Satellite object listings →
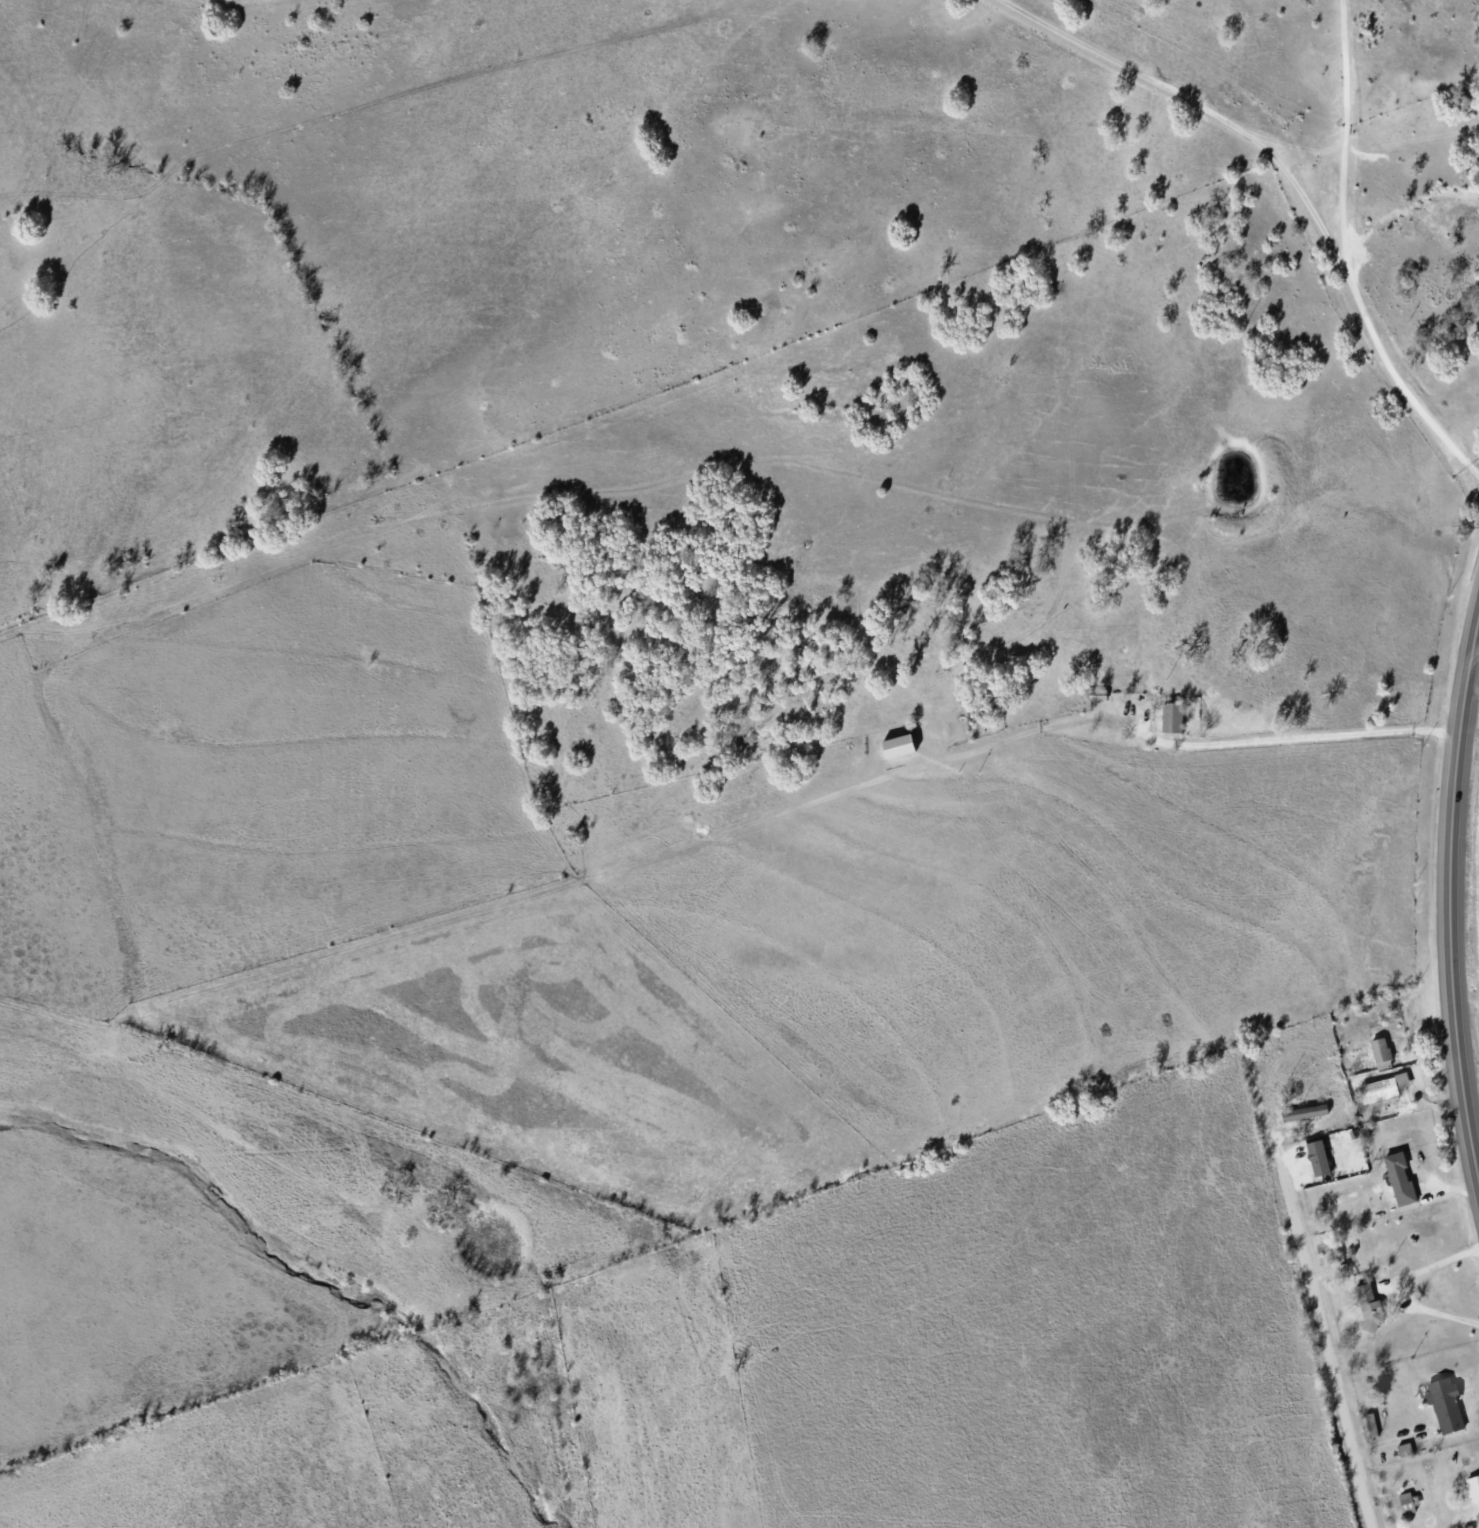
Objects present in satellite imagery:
road: (1201, 109)
road: (1343, 258)
building: (1172, 716)
road: (1295, 738)
building: (899, 745)
road: (1448, 896)
building: (1376, 1056)
building: (1384, 1095)
building: (1301, 1116)
road: (1475, 1156)
building: (1319, 1157)
building: (1395, 1183)
building: (1346, 1254)
building: (1334, 1258)
road: (1401, 1286)
building: (1364, 1312)
building: (1354, 1313)
road: (1322, 1323)
building: (1440, 1409)
building: (1366, 1431)
building: (1400, 1455)
building: (1471, 1495)
building: (1404, 1506)
building: (1478, 1517)
building: (1475, 1523)

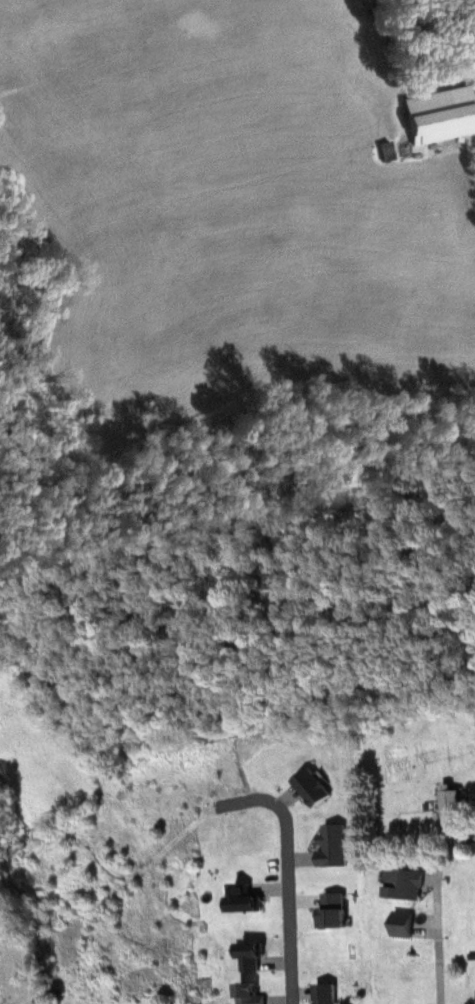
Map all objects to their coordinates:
building: (441, 114)
building: (311, 787)
building: (453, 816)
building: (402, 884)
building: (324, 992)
building: (249, 993)

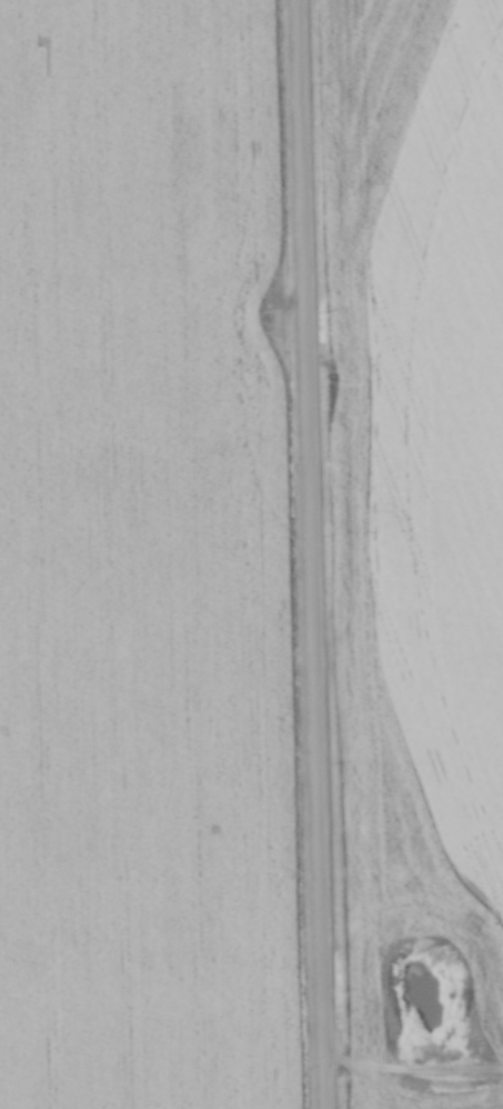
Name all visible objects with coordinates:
crop: (146, 499)
road: (311, 554)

REQUIRED WORK → Leave the pictures out, then print every entry exactly as it reads.

OUTPUT OF THE TASK →
Objects present in satellite imagery:
road: (1201, 109)
road: (1343, 258)
building: (1172, 716)
road: (1295, 738)
building: (899, 745)
road: (1448, 896)
building: (1376, 1056)
building: (1384, 1095)
building: (1301, 1116)
road: (1475, 1156)
building: (1319, 1157)
building: (1395, 1183)
building: (1346, 1254)
building: (1334, 1258)
road: (1401, 1286)
building: (1364, 1312)
building: (1354, 1313)
road: (1322, 1323)
building: (1440, 1409)
building: (1366, 1431)
building: (1400, 1455)
building: (1471, 1495)
building: (1404, 1506)
building: (1478, 1517)
building: (1475, 1523)

Map all objects to their coordinates:
building: (441, 114)
building: (311, 787)
building: (453, 816)
building: (402, 884)
building: (324, 992)
building: (249, 993)

Name all visible objects with coordinates:
crop: (146, 499)
road: (311, 554)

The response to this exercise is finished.